### Task directions
Convert the entries from the first line through the line containing "orange triangle: moved 12 px left", inclusive, into a numbered list, leaving out any blank lines.

## Begin

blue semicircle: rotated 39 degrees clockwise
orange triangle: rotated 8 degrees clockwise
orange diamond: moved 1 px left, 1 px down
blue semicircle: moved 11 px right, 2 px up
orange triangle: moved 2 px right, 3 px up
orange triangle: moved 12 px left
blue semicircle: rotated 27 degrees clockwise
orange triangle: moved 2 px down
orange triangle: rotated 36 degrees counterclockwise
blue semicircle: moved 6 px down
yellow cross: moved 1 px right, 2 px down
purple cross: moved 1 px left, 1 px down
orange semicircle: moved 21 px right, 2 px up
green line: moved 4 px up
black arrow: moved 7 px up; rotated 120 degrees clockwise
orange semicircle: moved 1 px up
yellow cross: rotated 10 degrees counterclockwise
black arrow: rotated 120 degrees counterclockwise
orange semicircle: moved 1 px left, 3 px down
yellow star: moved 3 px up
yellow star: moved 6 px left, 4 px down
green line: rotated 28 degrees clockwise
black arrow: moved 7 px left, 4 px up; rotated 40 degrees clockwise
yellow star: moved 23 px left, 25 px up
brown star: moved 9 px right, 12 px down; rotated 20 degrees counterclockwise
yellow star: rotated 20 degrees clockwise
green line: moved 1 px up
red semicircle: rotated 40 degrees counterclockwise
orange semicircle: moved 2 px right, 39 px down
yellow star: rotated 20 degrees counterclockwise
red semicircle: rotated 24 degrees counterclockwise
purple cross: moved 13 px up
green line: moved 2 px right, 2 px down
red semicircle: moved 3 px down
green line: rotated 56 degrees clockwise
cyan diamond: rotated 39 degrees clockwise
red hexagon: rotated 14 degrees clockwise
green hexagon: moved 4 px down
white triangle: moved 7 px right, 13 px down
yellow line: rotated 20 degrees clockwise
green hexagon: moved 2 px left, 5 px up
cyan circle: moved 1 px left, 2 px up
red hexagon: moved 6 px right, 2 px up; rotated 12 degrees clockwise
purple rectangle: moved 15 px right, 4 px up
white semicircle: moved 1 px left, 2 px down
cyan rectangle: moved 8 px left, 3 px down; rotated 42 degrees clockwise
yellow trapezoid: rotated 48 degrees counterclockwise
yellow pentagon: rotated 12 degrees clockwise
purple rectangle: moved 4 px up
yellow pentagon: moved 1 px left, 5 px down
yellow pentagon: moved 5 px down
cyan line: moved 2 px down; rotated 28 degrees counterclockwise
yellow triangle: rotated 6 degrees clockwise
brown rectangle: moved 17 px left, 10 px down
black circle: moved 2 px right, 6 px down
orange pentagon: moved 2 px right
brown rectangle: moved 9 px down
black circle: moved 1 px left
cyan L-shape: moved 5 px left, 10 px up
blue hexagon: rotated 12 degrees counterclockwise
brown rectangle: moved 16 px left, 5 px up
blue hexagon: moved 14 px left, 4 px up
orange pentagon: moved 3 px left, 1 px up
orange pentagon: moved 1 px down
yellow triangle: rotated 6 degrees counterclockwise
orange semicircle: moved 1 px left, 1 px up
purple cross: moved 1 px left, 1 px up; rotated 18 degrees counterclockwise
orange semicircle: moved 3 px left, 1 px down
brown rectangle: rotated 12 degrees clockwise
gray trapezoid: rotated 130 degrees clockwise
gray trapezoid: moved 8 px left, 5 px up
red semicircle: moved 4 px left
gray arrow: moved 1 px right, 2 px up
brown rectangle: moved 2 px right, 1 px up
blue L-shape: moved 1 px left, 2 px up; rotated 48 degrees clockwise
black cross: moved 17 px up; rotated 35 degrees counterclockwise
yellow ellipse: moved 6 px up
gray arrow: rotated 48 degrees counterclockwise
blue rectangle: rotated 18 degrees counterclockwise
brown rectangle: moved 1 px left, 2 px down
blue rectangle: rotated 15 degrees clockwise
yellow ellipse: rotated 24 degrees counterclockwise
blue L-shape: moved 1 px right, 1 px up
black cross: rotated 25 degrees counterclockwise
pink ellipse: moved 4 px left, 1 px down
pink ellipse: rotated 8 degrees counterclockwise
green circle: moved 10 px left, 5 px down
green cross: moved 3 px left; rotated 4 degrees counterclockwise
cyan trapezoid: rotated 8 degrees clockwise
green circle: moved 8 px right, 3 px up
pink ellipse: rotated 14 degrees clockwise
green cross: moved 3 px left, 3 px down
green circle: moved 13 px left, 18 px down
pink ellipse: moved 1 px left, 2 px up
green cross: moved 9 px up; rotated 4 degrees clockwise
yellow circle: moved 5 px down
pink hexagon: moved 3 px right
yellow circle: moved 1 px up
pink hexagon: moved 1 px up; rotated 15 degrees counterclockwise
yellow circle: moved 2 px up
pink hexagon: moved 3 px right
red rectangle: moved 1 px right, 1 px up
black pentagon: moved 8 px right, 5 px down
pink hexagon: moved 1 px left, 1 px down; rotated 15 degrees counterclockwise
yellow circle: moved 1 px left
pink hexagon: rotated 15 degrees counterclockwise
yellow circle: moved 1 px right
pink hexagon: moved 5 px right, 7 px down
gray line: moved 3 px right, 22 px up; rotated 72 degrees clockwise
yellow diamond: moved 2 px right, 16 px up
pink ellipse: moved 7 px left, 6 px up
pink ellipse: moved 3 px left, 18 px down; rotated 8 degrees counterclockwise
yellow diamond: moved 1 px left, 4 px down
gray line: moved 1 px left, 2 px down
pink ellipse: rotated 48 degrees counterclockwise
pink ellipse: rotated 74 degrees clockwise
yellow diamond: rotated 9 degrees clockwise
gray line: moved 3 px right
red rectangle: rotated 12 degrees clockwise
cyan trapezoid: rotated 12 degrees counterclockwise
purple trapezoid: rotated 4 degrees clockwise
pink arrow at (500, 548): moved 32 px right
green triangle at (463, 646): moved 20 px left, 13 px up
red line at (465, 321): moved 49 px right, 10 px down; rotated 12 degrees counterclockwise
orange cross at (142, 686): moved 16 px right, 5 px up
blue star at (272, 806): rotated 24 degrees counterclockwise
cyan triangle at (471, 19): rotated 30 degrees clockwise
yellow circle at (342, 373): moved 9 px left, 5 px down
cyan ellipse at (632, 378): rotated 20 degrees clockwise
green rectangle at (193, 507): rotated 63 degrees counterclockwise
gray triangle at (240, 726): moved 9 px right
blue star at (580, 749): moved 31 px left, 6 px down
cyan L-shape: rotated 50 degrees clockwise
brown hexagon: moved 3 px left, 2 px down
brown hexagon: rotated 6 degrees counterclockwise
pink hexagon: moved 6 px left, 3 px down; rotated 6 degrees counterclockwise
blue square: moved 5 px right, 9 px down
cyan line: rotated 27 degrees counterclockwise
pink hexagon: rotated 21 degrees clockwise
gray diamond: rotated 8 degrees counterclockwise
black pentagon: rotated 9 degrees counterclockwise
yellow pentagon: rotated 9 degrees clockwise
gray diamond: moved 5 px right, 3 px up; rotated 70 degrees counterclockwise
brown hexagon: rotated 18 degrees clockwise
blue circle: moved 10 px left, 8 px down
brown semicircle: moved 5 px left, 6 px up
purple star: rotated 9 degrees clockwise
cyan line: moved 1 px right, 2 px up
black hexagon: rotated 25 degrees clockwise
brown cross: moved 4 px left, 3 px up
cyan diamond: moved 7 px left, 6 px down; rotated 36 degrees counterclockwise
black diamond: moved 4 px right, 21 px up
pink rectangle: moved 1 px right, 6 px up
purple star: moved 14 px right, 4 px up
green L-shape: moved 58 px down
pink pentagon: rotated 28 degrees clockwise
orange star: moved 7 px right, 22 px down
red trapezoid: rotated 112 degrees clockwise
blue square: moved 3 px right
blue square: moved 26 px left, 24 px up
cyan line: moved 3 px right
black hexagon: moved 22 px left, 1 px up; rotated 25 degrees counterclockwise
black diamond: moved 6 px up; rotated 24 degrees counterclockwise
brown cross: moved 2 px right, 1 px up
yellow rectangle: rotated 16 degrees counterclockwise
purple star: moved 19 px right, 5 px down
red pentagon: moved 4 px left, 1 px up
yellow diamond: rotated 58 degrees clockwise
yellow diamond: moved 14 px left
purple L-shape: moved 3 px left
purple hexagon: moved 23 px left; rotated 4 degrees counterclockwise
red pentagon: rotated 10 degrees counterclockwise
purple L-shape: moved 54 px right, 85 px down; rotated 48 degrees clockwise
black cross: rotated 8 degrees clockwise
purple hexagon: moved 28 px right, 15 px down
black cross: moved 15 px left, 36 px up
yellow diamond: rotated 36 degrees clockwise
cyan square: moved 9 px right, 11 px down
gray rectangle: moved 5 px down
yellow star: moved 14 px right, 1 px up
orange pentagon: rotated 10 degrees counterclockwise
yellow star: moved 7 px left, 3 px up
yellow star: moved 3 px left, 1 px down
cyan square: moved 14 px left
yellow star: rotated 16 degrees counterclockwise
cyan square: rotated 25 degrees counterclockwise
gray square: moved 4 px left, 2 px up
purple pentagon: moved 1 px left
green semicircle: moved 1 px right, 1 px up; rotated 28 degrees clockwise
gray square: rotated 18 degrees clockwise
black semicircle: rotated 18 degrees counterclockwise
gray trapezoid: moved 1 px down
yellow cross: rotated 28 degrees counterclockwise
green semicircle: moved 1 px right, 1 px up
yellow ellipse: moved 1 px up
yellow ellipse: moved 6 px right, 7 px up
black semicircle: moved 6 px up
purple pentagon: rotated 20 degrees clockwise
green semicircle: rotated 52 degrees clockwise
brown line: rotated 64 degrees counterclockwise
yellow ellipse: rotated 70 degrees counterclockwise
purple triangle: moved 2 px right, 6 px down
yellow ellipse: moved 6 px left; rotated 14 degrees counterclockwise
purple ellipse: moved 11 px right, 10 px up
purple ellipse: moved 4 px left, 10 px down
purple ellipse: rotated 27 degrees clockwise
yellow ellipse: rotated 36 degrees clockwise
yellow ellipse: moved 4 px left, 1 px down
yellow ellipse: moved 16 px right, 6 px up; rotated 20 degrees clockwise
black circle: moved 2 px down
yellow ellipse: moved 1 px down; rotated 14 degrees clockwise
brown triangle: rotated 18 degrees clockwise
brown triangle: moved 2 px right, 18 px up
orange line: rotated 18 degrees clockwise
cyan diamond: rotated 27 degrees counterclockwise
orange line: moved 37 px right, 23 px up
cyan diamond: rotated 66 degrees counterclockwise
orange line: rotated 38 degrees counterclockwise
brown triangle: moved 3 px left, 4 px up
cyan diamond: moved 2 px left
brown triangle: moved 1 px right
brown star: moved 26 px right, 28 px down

## End

### Written answer
1. blue semicircle: rotated 39 degrees clockwise
2. orange triangle: rotated 8 degrees clockwise
3. orange diamond: moved 1 px left, 1 px down
4. blue semicircle: moved 11 px right, 2 px up
5. orange triangle: moved 2 px right, 3 px up
6. orange triangle: moved 12 px left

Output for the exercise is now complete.